BRIEF: Among the entries that follow, the required portion opens with the line containing "(237, 242) = (426, 264): pink" and closes with the line containing "camera: 65 degrees left, 5 degrees up". Give that portion again exactly, and nothing else.

RECORD EXCERPTS:

=== Section Start ===

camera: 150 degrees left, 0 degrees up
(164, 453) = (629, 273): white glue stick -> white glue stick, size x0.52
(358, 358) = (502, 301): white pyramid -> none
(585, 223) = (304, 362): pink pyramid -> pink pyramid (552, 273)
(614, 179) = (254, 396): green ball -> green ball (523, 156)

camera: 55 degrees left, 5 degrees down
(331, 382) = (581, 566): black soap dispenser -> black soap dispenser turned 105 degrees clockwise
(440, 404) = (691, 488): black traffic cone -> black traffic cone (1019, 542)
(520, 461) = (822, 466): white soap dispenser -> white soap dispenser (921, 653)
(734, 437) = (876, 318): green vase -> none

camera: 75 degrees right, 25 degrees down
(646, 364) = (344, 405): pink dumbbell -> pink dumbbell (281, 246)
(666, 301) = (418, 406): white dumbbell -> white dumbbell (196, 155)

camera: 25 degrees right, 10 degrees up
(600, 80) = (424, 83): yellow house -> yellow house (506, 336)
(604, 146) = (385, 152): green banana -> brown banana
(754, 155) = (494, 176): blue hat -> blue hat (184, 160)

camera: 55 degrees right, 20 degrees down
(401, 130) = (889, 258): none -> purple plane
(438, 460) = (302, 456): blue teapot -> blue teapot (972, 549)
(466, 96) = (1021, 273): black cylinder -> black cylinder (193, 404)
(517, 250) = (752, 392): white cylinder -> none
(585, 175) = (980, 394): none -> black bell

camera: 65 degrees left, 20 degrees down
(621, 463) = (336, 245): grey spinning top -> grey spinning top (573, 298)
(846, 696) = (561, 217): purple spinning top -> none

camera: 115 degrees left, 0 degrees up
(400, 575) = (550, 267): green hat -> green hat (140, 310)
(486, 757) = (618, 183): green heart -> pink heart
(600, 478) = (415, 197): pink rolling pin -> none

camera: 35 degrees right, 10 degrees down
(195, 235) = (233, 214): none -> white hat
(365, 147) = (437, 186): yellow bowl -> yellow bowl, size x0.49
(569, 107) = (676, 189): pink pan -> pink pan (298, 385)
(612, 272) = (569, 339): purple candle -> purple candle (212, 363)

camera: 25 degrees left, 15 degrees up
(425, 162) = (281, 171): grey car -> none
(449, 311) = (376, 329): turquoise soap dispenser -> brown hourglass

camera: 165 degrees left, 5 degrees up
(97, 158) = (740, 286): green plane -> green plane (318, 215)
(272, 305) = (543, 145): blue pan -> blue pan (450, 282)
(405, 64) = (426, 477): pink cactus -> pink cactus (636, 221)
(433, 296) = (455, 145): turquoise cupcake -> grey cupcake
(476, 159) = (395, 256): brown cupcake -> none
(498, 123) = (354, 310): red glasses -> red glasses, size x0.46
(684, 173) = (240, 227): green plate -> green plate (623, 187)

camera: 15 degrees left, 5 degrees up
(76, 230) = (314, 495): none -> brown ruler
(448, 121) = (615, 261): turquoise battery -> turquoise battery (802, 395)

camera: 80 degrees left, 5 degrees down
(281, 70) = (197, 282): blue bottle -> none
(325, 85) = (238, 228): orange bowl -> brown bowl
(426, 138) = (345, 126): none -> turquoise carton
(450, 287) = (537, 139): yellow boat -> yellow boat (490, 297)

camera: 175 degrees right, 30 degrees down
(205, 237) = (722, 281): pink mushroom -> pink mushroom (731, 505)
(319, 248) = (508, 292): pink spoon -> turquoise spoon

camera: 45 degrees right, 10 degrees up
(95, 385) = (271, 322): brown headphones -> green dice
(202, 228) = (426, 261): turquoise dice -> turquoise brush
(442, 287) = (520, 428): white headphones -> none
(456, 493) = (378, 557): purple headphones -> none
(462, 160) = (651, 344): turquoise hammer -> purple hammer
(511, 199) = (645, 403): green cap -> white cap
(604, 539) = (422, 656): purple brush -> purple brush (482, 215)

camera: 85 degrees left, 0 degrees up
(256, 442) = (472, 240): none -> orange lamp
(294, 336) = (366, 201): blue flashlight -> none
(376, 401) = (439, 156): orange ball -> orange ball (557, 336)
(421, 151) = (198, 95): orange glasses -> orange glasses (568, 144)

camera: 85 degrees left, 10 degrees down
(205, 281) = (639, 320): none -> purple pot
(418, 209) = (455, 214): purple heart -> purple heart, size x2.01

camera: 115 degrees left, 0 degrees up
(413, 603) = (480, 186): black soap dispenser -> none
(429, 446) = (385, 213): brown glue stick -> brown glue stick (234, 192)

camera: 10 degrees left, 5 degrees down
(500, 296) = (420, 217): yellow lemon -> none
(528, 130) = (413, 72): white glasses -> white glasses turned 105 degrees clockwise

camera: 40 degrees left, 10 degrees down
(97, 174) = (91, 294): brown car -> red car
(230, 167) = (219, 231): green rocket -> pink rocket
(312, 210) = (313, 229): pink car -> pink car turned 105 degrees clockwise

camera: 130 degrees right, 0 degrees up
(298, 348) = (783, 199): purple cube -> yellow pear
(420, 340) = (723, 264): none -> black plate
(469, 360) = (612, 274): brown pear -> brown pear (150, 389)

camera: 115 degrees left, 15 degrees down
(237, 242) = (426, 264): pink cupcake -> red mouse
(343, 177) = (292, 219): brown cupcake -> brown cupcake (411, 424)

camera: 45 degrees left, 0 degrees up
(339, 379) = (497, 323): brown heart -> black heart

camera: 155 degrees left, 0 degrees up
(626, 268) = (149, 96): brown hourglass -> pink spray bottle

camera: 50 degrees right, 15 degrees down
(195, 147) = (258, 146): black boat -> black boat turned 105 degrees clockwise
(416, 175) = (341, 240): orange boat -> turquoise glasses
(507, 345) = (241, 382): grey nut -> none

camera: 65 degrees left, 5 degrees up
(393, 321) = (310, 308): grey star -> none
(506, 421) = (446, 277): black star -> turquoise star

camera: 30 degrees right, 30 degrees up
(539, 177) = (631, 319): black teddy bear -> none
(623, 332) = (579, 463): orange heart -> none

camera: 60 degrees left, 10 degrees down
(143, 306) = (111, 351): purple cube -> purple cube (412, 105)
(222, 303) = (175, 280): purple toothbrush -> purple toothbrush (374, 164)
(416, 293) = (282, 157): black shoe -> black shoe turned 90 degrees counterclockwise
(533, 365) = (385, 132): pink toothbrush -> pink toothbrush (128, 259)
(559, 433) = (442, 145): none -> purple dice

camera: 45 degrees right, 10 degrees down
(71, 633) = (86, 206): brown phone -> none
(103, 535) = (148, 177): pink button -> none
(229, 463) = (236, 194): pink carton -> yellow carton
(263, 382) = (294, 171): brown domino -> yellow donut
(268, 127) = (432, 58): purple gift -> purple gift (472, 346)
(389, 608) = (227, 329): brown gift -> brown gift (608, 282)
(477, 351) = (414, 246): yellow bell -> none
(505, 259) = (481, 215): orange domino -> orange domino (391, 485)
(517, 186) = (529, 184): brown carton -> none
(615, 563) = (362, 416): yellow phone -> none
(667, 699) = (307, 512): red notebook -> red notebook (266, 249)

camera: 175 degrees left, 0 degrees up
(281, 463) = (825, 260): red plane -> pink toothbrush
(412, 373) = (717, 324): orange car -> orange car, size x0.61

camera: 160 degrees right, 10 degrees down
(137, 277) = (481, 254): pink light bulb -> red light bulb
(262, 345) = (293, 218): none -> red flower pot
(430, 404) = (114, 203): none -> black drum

=== Section End ===

YOUR SOLUTION:
(237, 242) = (426, 264): pink cupcake -> red mouse
(343, 177) = (292, 219): brown cupcake -> brown cupcake (411, 424)

camera: 45 degrees left, 0 degrees up
(339, 379) = (497, 323): brown heart -> black heart

camera: 155 degrees left, 0 degrees up
(626, 268) = (149, 96): brown hourglass -> pink spray bottle

camera: 50 degrees right, 15 degrees down
(195, 147) = (258, 146): black boat -> black boat turned 105 degrees clockwise
(416, 175) = (341, 240): orange boat -> turquoise glasses
(507, 345) = (241, 382): grey nut -> none

camera: 65 degrees left, 5 degrees up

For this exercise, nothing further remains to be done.